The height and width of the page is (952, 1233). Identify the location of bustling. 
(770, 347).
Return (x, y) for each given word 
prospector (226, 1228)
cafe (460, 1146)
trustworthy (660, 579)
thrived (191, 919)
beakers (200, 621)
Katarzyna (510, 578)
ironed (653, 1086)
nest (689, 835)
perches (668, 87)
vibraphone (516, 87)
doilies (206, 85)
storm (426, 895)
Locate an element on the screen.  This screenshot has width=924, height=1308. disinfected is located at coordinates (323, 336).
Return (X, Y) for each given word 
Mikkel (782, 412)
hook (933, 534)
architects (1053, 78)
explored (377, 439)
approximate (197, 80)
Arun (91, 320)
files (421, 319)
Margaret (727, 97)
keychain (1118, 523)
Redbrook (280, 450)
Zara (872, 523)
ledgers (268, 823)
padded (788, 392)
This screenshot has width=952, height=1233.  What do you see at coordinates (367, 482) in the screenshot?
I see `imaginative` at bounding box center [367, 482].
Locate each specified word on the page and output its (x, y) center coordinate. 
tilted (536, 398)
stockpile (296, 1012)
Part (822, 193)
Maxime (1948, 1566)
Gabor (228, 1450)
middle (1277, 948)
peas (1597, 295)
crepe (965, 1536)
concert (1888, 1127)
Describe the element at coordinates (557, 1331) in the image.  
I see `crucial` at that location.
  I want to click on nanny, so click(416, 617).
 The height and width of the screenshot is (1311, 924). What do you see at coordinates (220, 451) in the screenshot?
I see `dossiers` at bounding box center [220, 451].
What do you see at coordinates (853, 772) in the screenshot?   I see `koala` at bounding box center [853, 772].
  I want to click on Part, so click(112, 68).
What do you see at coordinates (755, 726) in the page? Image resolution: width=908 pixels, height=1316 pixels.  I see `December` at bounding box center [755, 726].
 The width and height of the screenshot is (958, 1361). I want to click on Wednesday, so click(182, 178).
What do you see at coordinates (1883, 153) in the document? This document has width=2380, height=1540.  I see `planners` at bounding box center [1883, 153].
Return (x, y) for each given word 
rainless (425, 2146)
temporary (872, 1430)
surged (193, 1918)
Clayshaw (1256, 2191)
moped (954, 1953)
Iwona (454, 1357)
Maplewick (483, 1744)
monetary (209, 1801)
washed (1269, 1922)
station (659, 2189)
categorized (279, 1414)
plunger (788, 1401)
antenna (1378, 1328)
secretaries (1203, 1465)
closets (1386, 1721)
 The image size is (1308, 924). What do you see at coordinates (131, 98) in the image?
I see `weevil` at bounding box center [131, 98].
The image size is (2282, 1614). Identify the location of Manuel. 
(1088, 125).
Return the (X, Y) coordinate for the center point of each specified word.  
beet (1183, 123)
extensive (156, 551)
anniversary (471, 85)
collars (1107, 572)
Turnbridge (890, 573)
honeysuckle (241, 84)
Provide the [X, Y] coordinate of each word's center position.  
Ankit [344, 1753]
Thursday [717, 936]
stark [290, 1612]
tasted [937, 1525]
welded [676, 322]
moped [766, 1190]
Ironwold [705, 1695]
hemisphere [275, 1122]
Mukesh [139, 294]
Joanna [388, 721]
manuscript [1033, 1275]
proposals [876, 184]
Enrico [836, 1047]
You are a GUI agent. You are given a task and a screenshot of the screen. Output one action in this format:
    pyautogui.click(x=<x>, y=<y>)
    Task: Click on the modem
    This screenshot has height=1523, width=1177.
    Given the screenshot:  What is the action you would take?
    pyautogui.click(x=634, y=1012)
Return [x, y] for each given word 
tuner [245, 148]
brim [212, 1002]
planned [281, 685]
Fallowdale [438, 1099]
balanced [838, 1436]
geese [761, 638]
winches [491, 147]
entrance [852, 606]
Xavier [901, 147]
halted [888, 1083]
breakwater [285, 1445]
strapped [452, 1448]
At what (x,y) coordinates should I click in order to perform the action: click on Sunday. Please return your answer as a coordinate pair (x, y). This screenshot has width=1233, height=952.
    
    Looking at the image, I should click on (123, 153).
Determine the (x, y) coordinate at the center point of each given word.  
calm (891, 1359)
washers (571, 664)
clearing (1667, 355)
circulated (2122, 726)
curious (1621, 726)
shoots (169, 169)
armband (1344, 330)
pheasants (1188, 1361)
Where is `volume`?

_What to do_. Copy every entry above word for word, with nothing changed, added, or left out.

_Task solution_.
The height and width of the page is (952, 1233). Identify the location of bustling. 
(770, 347).
Return (x, y) for each given word 
prospector (226, 1228)
cafe (460, 1146)
trustworthy (660, 579)
thrived (191, 919)
beakers (200, 621)
Katarzyna (510, 578)
ironed (653, 1086)
nest (689, 835)
perches (668, 87)
vibraphone (516, 87)
doilies (206, 85)
storm (426, 895)
Locate an element on the screen.  This screenshot has width=924, height=1308. disinfected is located at coordinates (323, 336).
Return (X, Y) for each given word 
Mikkel (782, 412)
hook (933, 534)
architects (1053, 78)
explored (377, 439)
approximate (197, 80)
Arun (91, 320)
files (421, 319)
Margaret (727, 97)
keychain (1118, 523)
Redbrook (280, 450)
Zara (872, 523)
ledgers (268, 823)
padded (788, 392)
This screenshot has width=952, height=1233.  What do you see at coordinates (367, 482) in the screenshot?
I see `imaginative` at bounding box center [367, 482].
Locate each specified word on the page and output its (x, y) center coordinate. 
tilted (536, 398)
stockpile (296, 1012)
Part (822, 193)
Maxime (1948, 1566)
Gabor (228, 1450)
middle (1277, 948)
peas (1597, 295)
crepe (965, 1536)
concert (1888, 1127)
Describe the element at coordinates (557, 1331) in the image.  
I see `crucial` at that location.
  I want to click on nanny, so click(416, 617).
 The height and width of the screenshot is (1311, 924). What do you see at coordinates (220, 451) in the screenshot?
I see `dossiers` at bounding box center [220, 451].
What do you see at coordinates (853, 772) in the screenshot?   I see `koala` at bounding box center [853, 772].
  I want to click on Part, so click(112, 68).
What do you see at coordinates (755, 726) in the page? Image resolution: width=908 pixels, height=1316 pixels.  I see `December` at bounding box center [755, 726].
 The width and height of the screenshot is (958, 1361). I want to click on Wednesday, so click(182, 178).
What do you see at coordinates (1883, 153) in the document? This document has width=2380, height=1540.  I see `planners` at bounding box center [1883, 153].
Return (x, y) for each given word 
rainless (425, 2146)
temporary (872, 1430)
surged (193, 1918)
Clayshaw (1256, 2191)
moped (954, 1953)
Iwona (454, 1357)
Maplewick (483, 1744)
monetary (209, 1801)
washed (1269, 1922)
station (659, 2189)
categorized (279, 1414)
plunger (788, 1401)
antenna (1378, 1328)
secretaries (1203, 1465)
closets (1386, 1721)
 The image size is (1308, 924). What do you see at coordinates (131, 98) in the image?
I see `weevil` at bounding box center [131, 98].
The image size is (2282, 1614). Identify the location of Manuel. 
(1088, 125).
Return the (X, Y) coordinate for the center point of each specified word.  
beet (1183, 123)
extensive (156, 551)
anniversary (471, 85)
collars (1107, 572)
Turnbridge (890, 573)
honeysuckle (241, 84)
Provide the [X, Y] coordinate of each word's center position.  
Ankit [344, 1753]
Thursday [717, 936]
stark [290, 1612]
tasted [937, 1525]
welded [676, 322]
moped [766, 1190]
Ironwold [705, 1695]
hemisphere [275, 1122]
Mukesh [139, 294]
Joanna [388, 721]
manuscript [1033, 1275]
proposals [876, 184]
Enrico [836, 1047]
You are a GUI agent. You are given a task and a screenshot of the screen. Output one action in this format:
    pyautogui.click(x=<x>, y=<y>)
    Task: Click on the modem
    This screenshot has height=1523, width=1177.
    Given the screenshot:  What is the action you would take?
    pyautogui.click(x=634, y=1012)
Return [x, y] for each given word 
tuner [245, 148]
brim [212, 1002]
planned [281, 685]
Fallowdale [438, 1099]
balanced [838, 1436]
geese [761, 638]
winches [491, 147]
entrance [852, 606]
Xavier [901, 147]
halted [888, 1083]
breakwater [285, 1445]
strapped [452, 1448]
At what (x,y) coordinates should I click in order to perform the action: click on Sunday. Please return your answer as a coordinate pair (x, y). This screenshot has width=1233, height=952.
    
    Looking at the image, I should click on (123, 153).
Determine the (x, y) coordinate at the center point of each given word.  
calm (891, 1359)
washers (571, 664)
clearing (1667, 355)
circulated (2122, 726)
curious (1621, 726)
shoots (169, 169)
armband (1344, 330)
pheasants (1188, 1361)
Where is `volume`?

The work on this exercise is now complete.